> The problem
The result should be the lines from the one that contains "R14: 4.7k (W2, W8) -> 1.5k (W2, W8)" to the final line of the entries below, copied exactly and with no pictures.

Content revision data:

*** Begin section ***

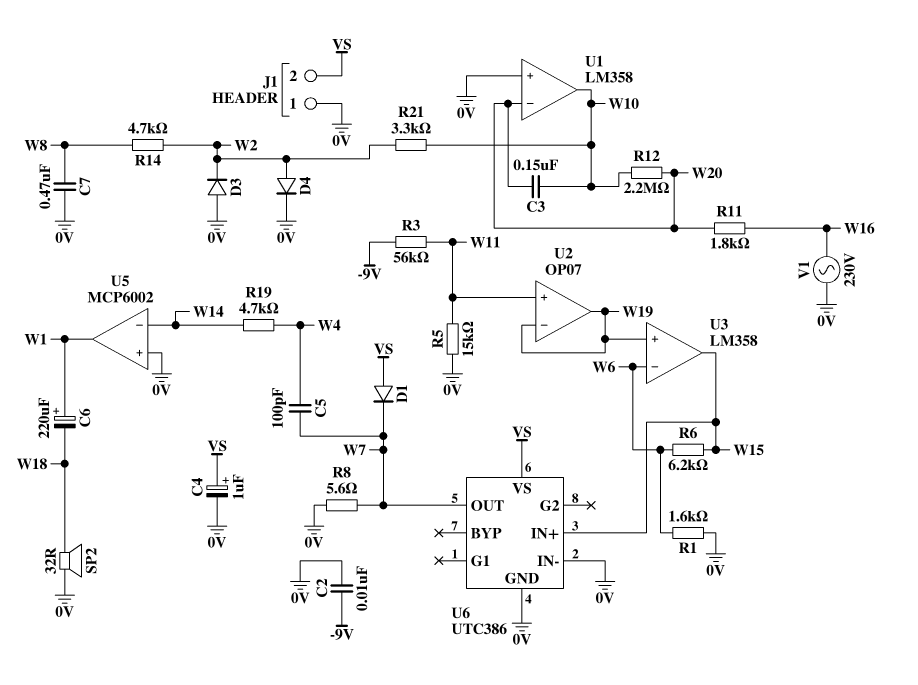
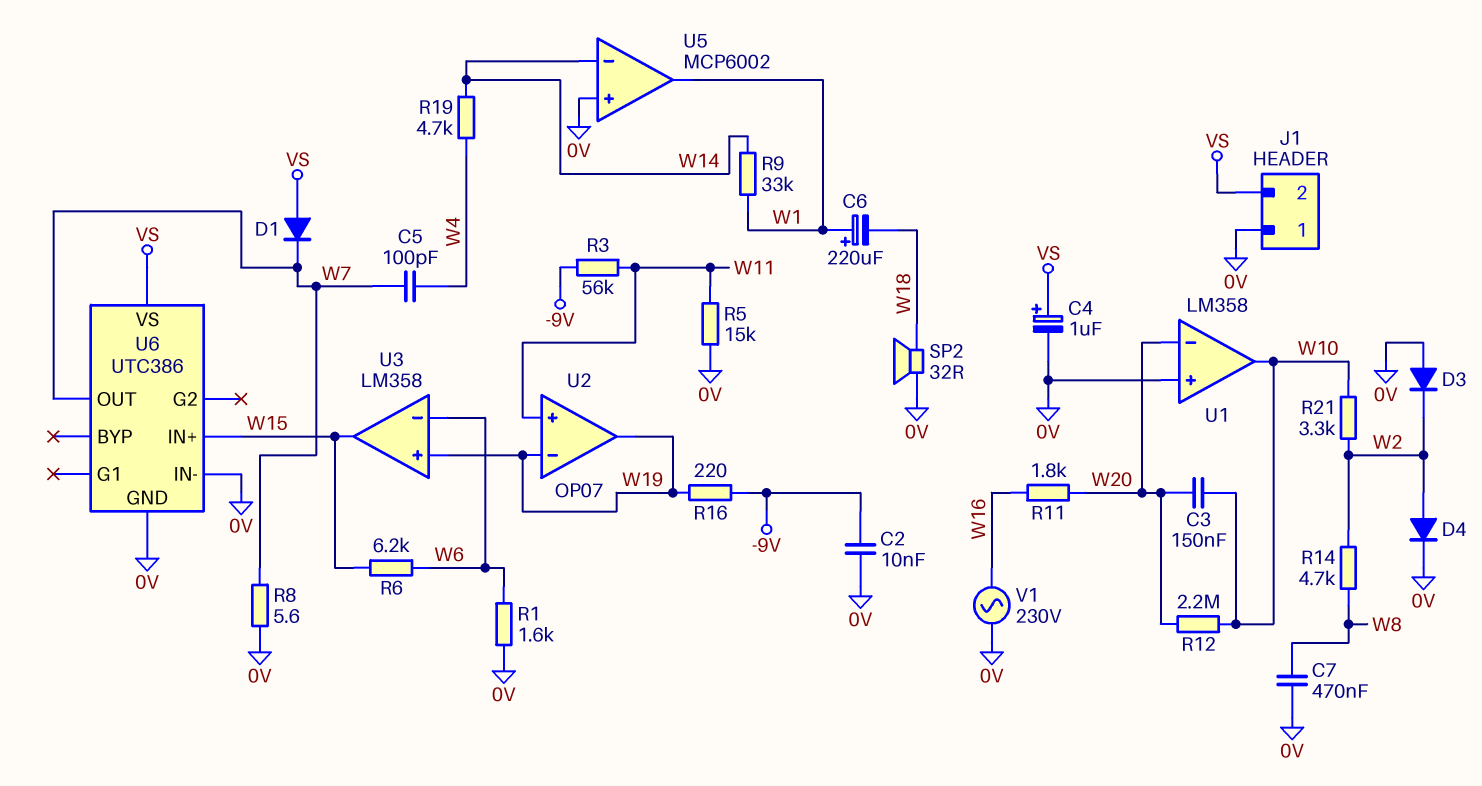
R9: none -> 33k (W1, W14)
R16: none -> 220 (-9V, W19)

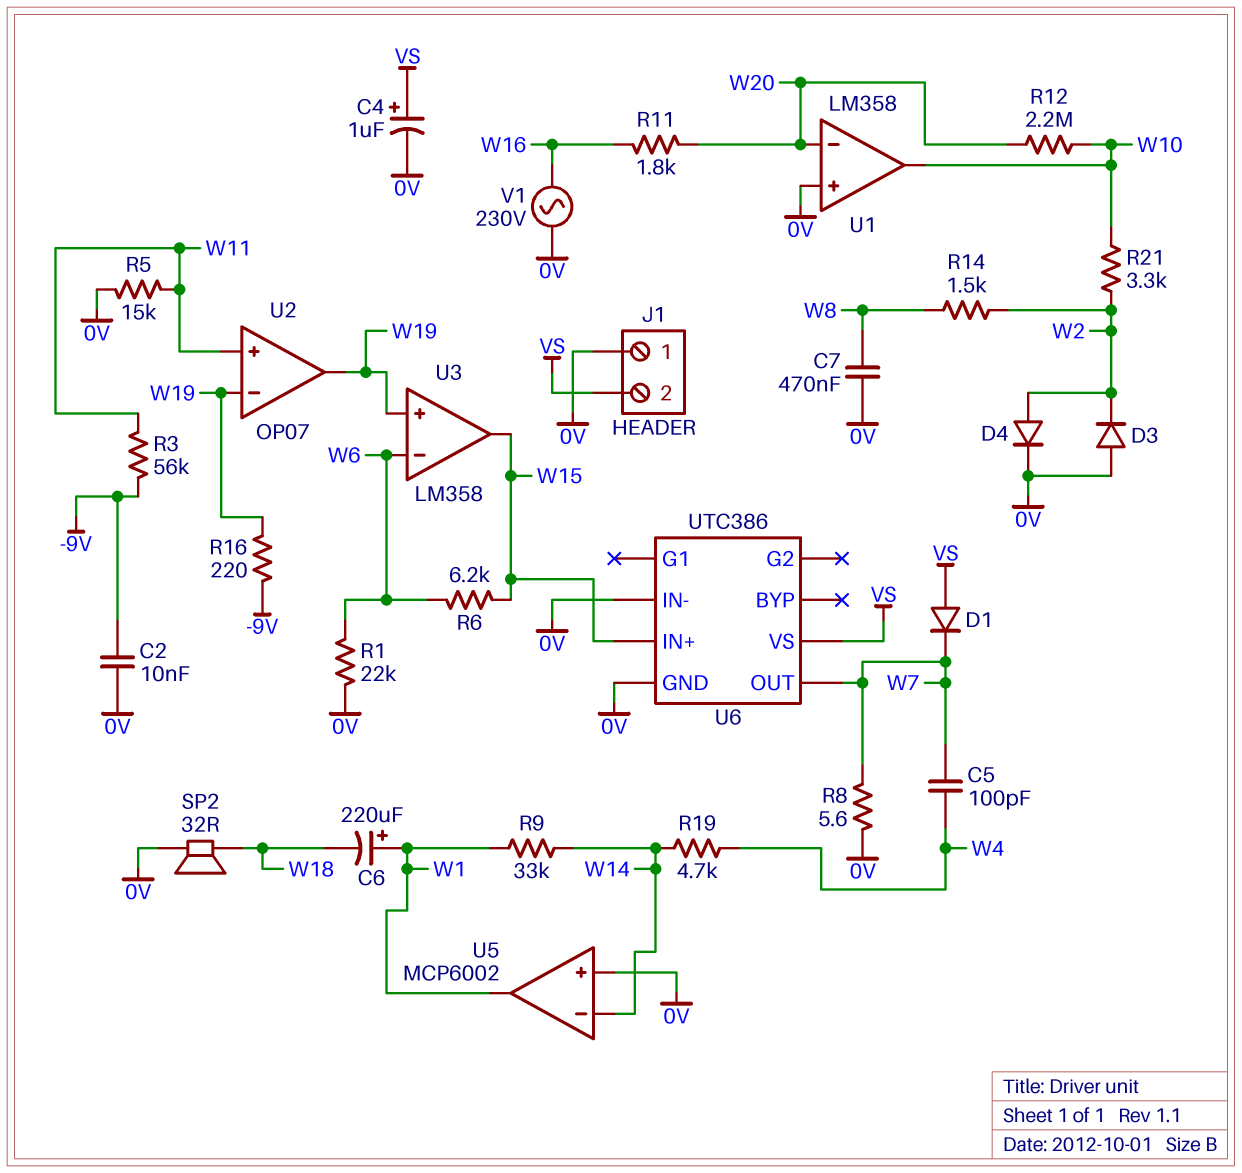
C3: 150nF (W10, W20) -> none
R1: 1.6k (0V, W6) -> 22k (0V, W6)
R14: 4.7k (W2, W8) -> 1.5k (W2, W8)

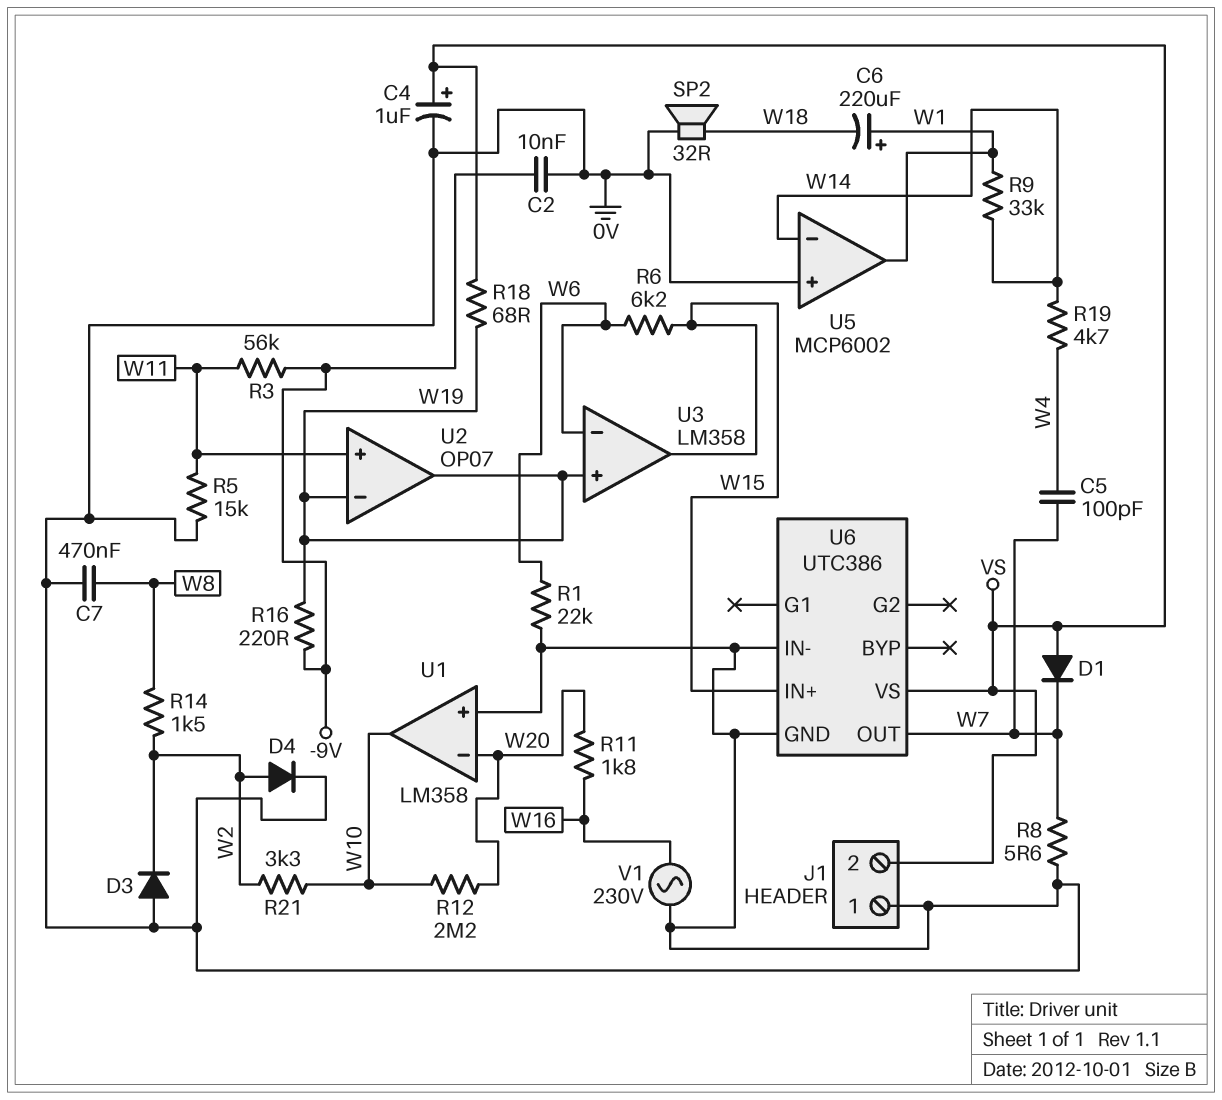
R18: none -> 68 (VS, W19)

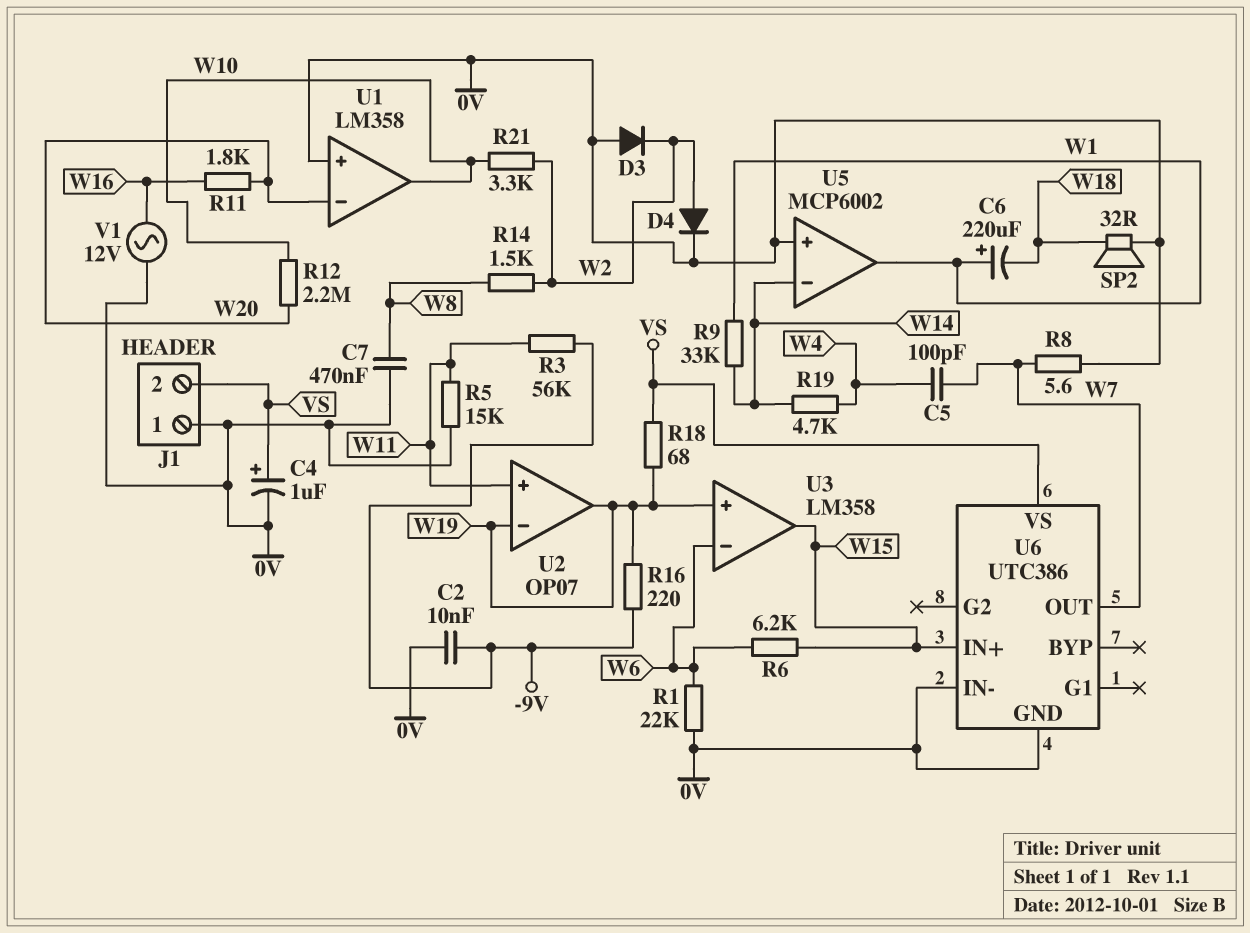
D1: diode (A VS, K W7) -> none
V1: AC 230V (0V, W16) -> AC 12V (0V, W16)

*** End section ***

> Reply
R14: 4.7k (W2, W8) -> 1.5k (W2, W8)

R18: none -> 68 (VS, W19)

D1: diode (A VS, K W7) -> none
V1: AC 230V (0V, W16) -> AC 12V (0V, W16)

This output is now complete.